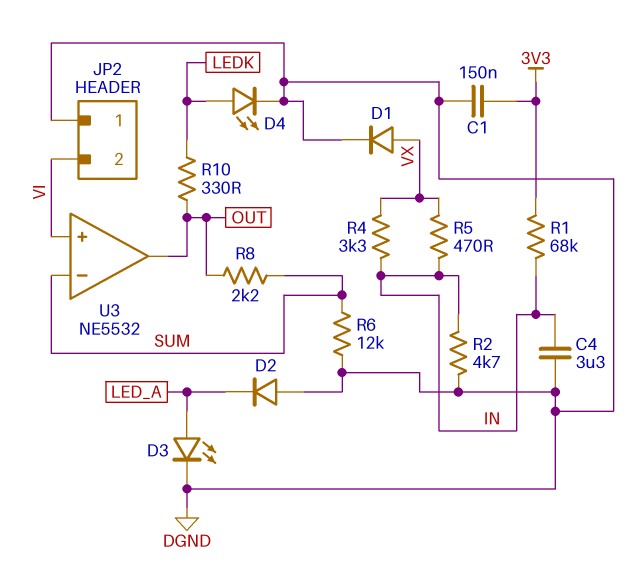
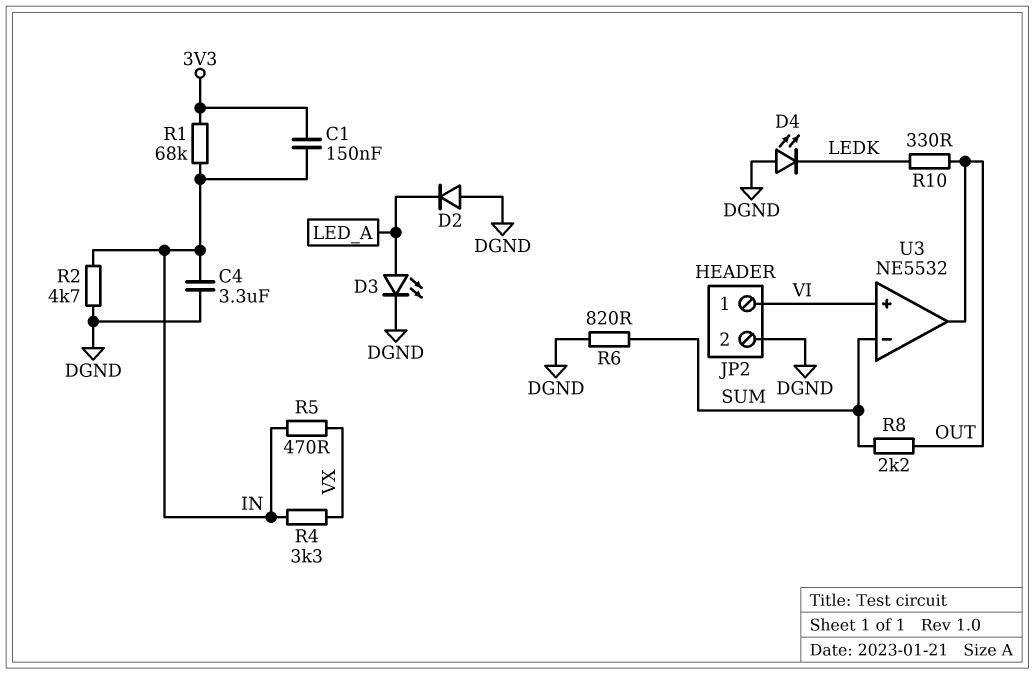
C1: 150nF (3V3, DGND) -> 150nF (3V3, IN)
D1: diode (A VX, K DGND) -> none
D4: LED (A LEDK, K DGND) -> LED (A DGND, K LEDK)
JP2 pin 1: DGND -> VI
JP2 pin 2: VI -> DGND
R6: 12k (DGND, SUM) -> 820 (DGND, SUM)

--

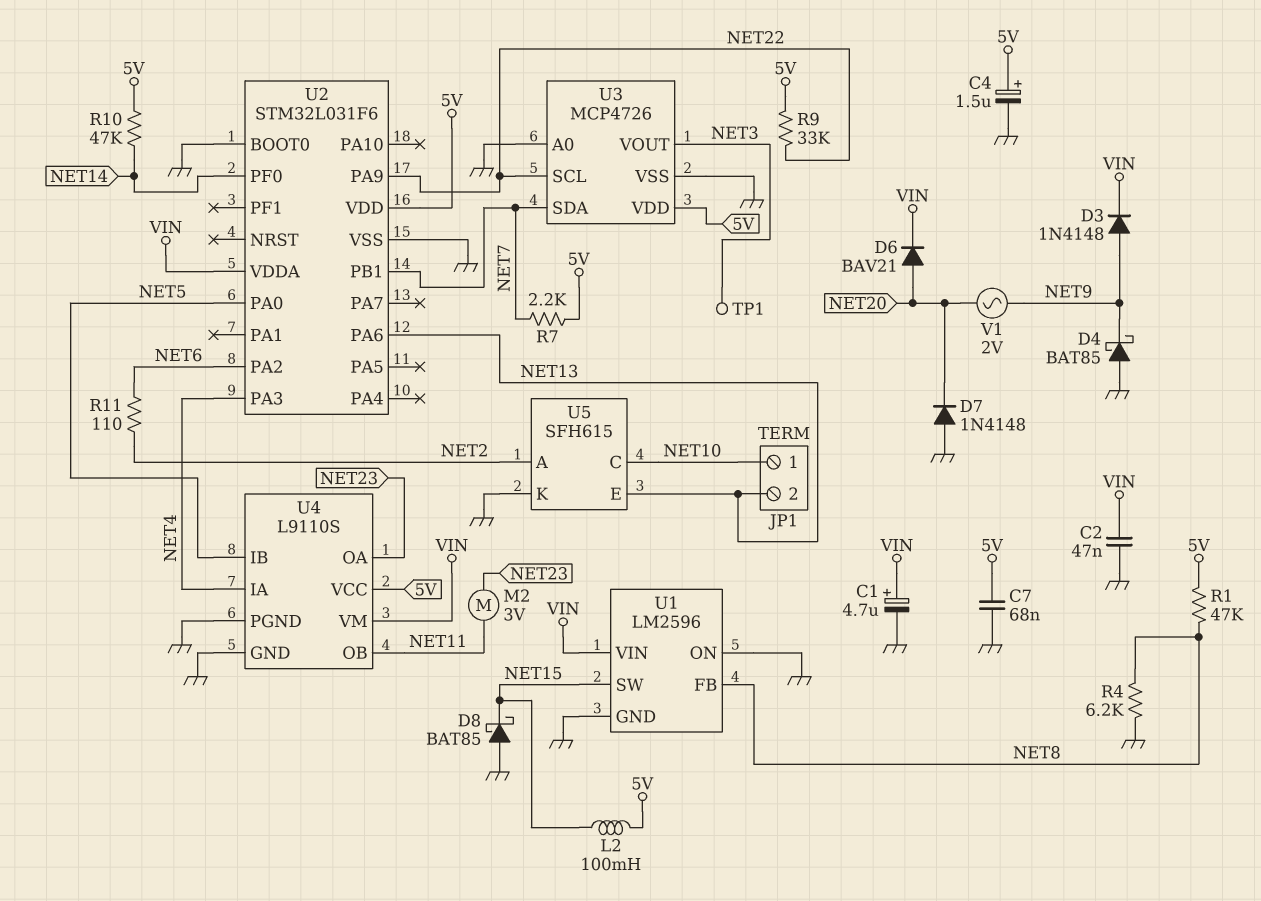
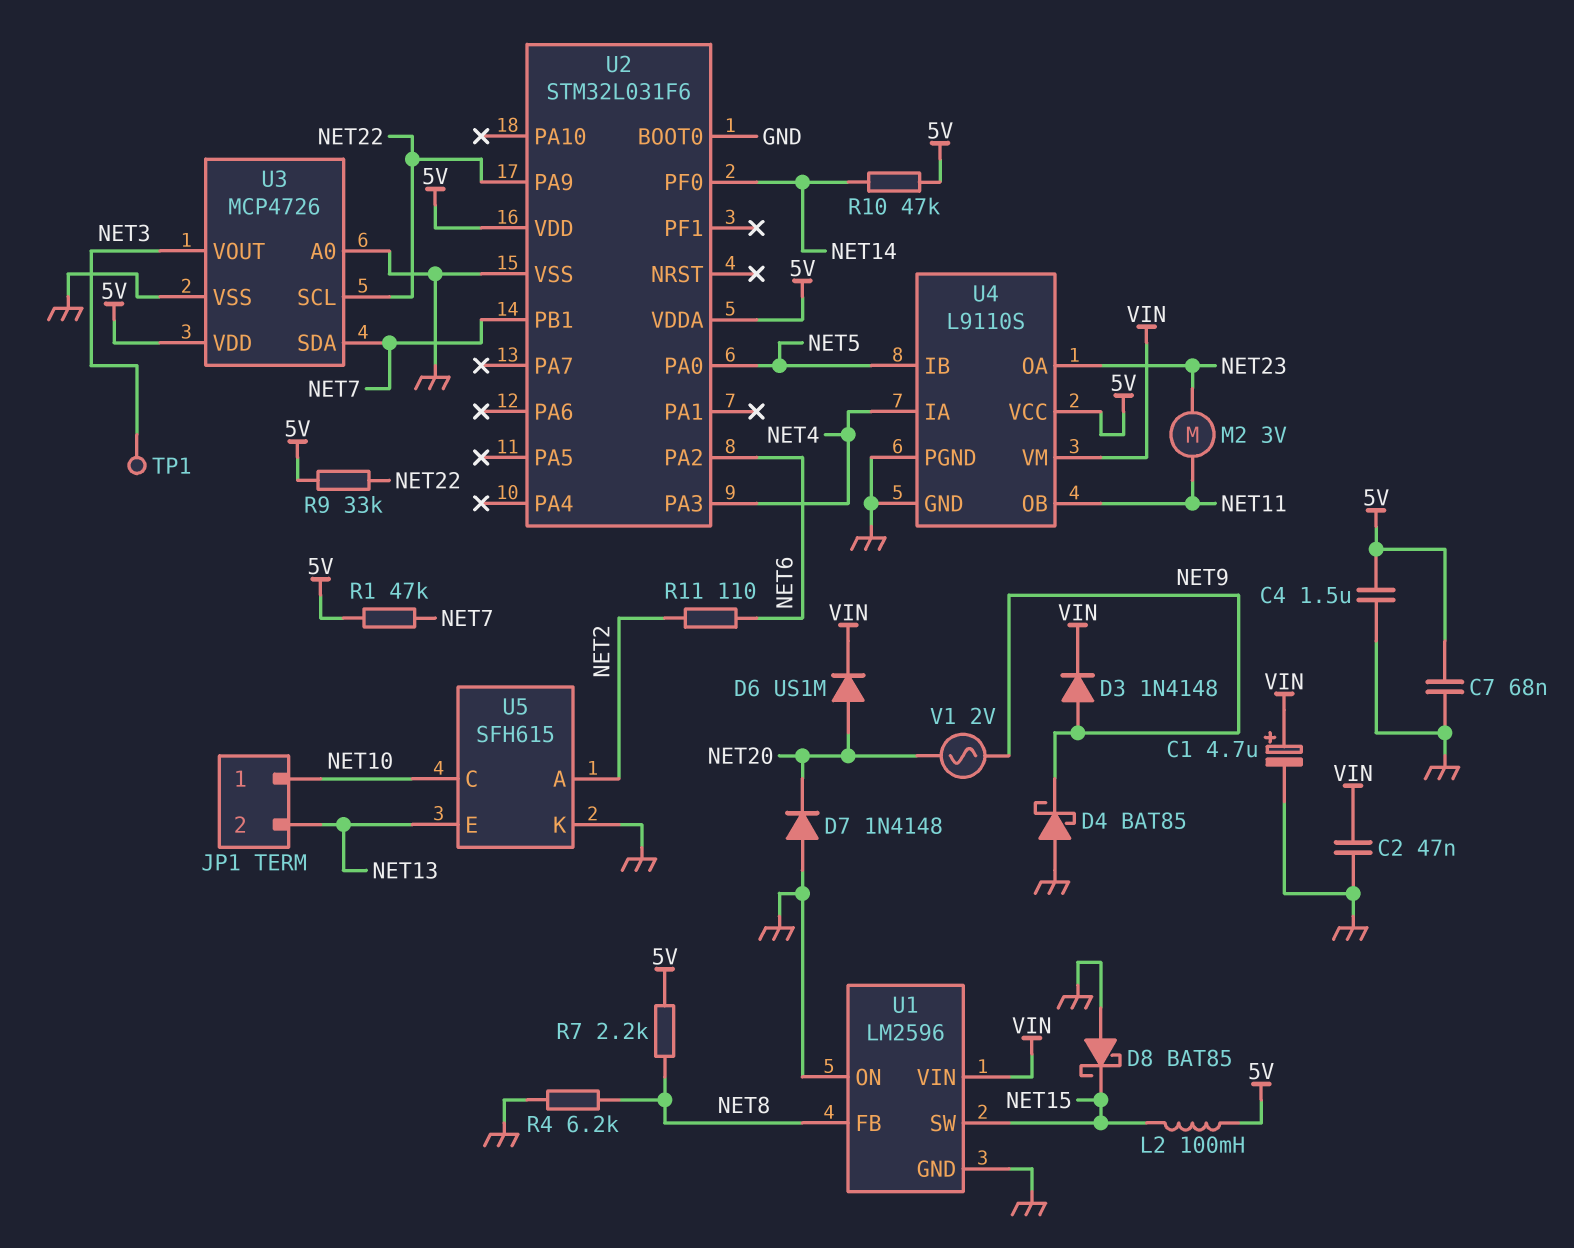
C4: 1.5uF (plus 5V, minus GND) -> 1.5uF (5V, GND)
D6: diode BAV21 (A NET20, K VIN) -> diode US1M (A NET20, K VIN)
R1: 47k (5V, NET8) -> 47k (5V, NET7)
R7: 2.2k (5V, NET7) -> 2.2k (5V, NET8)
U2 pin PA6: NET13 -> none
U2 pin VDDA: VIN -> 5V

PROMPT: Using the entries above, repeat only the lines from the one containing "C4: 1.5uF (plus" through the one containing "U2 pin VDDA: VIN -> 5V", end lines included.

EXPECTED ANSWER:
C4: 1.5uF (plus 5V, minus GND) -> 1.5uF (5V, GND)
D6: diode BAV21 (A NET20, K VIN) -> diode US1M (A NET20, K VIN)
R1: 47k (5V, NET8) -> 47k (5V, NET7)
R7: 2.2k (5V, NET7) -> 2.2k (5V, NET8)
U2 pin PA6: NET13 -> none
U2 pin VDDA: VIN -> 5V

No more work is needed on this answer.